* Work instruction *
Each line from the one containing "cyan brick F3:F6" to the end of the listing below should be output exactly; no other line is wanted.

* Task material *
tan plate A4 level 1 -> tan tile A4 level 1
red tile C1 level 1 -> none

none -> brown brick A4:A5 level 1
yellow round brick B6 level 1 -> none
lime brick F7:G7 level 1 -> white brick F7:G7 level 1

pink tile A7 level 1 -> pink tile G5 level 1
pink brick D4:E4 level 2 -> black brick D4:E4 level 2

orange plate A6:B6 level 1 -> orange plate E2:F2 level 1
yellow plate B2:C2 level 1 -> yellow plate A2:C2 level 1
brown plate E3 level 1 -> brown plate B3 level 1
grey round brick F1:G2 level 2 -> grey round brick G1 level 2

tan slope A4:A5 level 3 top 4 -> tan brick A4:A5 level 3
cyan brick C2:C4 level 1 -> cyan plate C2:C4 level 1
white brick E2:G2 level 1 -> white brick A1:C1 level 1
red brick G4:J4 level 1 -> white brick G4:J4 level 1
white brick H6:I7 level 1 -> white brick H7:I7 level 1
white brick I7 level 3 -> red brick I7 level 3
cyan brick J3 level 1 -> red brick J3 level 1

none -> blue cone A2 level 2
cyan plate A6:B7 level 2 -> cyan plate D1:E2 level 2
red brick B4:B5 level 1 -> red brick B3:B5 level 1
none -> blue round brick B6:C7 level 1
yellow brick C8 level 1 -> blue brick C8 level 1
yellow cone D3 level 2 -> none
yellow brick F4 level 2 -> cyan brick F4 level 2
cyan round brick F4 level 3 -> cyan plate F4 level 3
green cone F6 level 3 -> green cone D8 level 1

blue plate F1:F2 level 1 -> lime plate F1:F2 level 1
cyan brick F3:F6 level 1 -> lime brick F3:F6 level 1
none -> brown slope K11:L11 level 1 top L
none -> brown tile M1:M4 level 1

* Written response *
cyan brick F3:F6 level 1 -> lime brick F3:F6 level 1
none -> brown slope K11:L11 level 1 top L
none -> brown tile M1:M4 level 1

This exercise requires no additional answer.